:: What you should do ::
Print exactly, and only, the lines running from the line containing "R7: 22k (GND, IC2/ADJ) -> none" through the end of the records below.

:: Dataset content ::
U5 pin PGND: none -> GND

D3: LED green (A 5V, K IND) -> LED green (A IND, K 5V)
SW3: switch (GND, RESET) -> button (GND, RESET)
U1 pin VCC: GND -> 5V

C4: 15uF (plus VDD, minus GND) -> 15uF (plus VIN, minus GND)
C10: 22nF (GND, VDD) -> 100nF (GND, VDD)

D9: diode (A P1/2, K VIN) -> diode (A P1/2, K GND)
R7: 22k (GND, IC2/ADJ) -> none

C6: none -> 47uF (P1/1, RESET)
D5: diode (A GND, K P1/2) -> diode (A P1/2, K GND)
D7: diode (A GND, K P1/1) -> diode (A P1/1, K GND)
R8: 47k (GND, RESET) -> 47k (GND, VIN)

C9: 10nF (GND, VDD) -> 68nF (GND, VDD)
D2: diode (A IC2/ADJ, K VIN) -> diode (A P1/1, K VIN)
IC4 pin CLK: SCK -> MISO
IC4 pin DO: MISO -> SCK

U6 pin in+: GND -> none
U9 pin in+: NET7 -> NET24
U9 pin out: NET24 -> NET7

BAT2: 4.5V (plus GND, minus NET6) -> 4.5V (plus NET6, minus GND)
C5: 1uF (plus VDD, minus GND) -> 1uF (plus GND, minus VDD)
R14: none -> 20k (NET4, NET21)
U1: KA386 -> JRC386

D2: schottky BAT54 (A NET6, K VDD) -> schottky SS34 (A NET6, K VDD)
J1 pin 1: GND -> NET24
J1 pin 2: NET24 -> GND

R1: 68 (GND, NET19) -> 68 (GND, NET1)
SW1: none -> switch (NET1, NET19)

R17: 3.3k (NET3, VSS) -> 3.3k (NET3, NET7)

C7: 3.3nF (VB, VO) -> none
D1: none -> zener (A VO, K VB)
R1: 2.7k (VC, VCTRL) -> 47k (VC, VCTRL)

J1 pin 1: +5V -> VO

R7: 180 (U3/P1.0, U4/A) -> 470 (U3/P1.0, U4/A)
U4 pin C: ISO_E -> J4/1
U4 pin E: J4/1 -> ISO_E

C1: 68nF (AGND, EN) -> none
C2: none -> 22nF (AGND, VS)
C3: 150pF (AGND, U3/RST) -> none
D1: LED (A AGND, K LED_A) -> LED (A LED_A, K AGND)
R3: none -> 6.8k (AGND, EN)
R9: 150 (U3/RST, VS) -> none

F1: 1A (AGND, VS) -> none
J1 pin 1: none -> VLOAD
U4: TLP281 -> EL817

:: Exercise output ::
R7: 22k (GND, IC2/ADJ) -> none

C6: none -> 47uF (P1/1, RESET)
D5: diode (A GND, K P1/2) -> diode (A P1/2, K GND)
D7: diode (A GND, K P1/1) -> diode (A P1/1, K GND)
R8: 47k (GND, RESET) -> 47k (GND, VIN)

C9: 10nF (GND, VDD) -> 68nF (GND, VDD)
D2: diode (A IC2/ADJ, K VIN) -> diode (A P1/1, K VIN)
IC4 pin CLK: SCK -> MISO
IC4 pin DO: MISO -> SCK

U6 pin in+: GND -> none
U9 pin in+: NET7 -> NET24
U9 pin out: NET24 -> NET7

BAT2: 4.5V (plus GND, minus NET6) -> 4.5V (plus NET6, minus GND)
C5: 1uF (plus VDD, minus GND) -> 1uF (plus GND, minus VDD)
R14: none -> 20k (NET4, NET21)
U1: KA386 -> JRC386

D2: schottky BAT54 (A NET6, K VDD) -> schottky SS34 (A NET6, K VDD)
J1 pin 1: GND -> NET24
J1 pin 2: NET24 -> GND

R1: 68 (GND, NET19) -> 68 (GND, NET1)
SW1: none -> switch (NET1, NET19)

R17: 3.3k (NET3, VSS) -> 3.3k (NET3, NET7)

C7: 3.3nF (VB, VO) -> none
D1: none -> zener (A VO, K VB)
R1: 2.7k (VC, VCTRL) -> 47k (VC, VCTRL)

J1 pin 1: +5V -> VO

R7: 180 (U3/P1.0, U4/A) -> 470 (U3/P1.0, U4/A)
U4 pin C: ISO_E -> J4/1
U4 pin E: J4/1 -> ISO_E

C1: 68nF (AGND, EN) -> none
C2: none -> 22nF (AGND, VS)
C3: 150pF (AGND, U3/RST) -> none
D1: LED (A AGND, K LED_A) -> LED (A LED_A, K AGND)
R3: none -> 6.8k (AGND, EN)
R9: 150 (U3/RST, VS) -> none

F1: 1A (AGND, VS) -> none
J1 pin 1: none -> VLOAD
U4: TLP281 -> EL817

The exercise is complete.